** BEGIN THE DATA **

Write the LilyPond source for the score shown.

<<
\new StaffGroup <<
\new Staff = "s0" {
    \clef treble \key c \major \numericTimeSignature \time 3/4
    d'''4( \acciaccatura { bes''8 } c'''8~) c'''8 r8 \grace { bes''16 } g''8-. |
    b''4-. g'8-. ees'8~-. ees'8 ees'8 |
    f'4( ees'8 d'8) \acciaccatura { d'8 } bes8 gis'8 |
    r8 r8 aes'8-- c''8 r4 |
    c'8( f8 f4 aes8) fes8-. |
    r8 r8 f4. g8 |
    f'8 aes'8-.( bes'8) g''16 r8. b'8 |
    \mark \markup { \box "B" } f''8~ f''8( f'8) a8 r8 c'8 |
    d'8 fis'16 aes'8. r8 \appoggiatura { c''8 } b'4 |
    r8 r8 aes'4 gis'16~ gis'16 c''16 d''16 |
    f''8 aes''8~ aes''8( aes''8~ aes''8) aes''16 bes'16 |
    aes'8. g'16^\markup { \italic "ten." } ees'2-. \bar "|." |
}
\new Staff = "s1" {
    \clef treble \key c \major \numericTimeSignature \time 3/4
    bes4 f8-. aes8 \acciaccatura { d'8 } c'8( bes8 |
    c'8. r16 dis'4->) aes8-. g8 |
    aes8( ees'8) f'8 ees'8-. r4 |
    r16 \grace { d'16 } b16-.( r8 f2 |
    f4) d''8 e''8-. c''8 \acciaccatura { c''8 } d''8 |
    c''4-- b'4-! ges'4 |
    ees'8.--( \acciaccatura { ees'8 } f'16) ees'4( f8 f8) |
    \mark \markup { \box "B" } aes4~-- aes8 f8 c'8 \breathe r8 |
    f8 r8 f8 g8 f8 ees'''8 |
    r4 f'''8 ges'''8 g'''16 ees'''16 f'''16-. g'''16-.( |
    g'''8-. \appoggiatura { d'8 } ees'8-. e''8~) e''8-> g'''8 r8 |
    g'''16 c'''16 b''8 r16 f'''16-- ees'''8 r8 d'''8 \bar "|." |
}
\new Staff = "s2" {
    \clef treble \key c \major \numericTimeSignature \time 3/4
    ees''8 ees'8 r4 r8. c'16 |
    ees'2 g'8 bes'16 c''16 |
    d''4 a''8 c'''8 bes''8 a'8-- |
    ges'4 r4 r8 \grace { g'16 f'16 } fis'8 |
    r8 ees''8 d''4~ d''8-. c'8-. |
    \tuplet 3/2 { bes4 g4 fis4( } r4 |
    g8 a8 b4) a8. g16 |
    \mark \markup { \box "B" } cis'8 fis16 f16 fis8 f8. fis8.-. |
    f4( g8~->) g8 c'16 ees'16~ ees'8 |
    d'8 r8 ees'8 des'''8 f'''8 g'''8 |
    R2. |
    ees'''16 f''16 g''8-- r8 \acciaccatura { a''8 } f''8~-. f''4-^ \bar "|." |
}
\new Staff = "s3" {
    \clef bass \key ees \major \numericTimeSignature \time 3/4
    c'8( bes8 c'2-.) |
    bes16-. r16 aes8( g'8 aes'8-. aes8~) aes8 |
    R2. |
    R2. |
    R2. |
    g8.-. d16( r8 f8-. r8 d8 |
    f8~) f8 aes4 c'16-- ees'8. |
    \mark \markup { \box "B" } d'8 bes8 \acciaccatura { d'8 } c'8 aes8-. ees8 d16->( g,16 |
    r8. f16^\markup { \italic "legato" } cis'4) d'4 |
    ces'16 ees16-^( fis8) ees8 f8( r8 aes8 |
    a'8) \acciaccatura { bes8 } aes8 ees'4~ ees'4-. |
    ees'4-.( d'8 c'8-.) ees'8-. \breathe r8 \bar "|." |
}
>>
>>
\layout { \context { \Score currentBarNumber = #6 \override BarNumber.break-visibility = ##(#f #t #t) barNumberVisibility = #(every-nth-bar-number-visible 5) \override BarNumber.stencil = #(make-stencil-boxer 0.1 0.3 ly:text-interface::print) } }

** END THE DATA **

WORK TO COMPLETE -
Please pull out each line above that contains the string "appoggiatura". Case counts.

SOLVED EXERCISE -
    d'8 fis'16 aes'8. r8 \appoggiatura { c''8 } b'4 |
    g'''8-. \appoggiatura { d'8 } ees'8-. e''8~) e''8-> g'''8 r8 |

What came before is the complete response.